REQUIREMENT: Check each line of the data for "star", then give the number of lines that have it, without any other words.
━━ EXERCISE INPUT
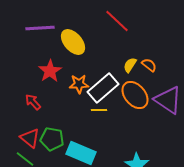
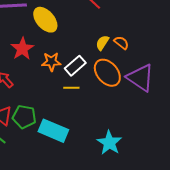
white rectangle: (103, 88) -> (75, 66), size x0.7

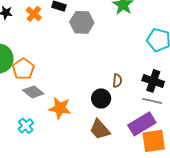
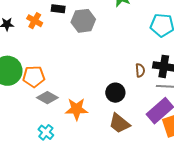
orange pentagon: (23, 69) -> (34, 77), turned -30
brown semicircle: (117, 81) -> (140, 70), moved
━━━━
━━ EXERCISE INPUT
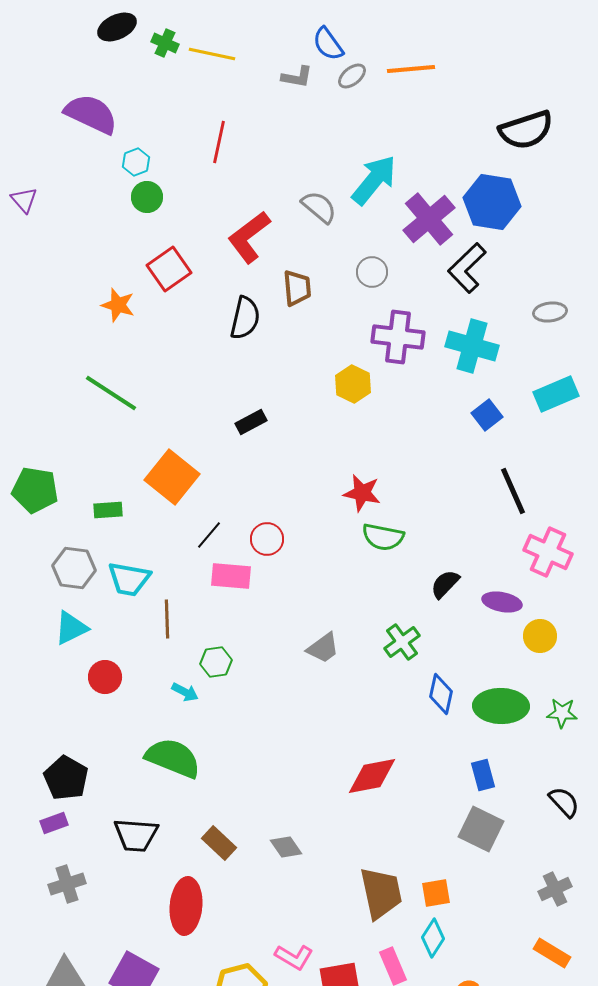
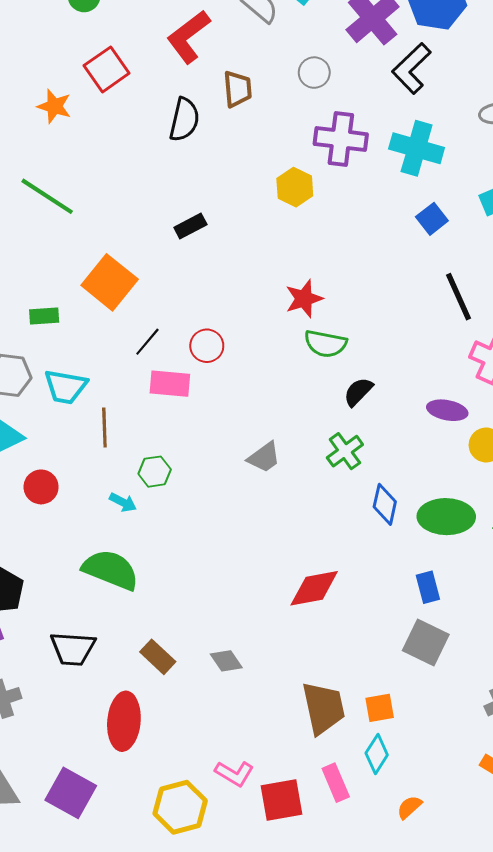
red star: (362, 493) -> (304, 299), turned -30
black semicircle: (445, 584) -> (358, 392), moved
━━━━
━━ EXERCISE INPUT
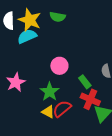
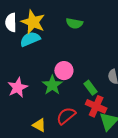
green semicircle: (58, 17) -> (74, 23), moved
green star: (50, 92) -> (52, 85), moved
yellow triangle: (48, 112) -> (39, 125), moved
━━━━
THE COMPLETED TASK: 2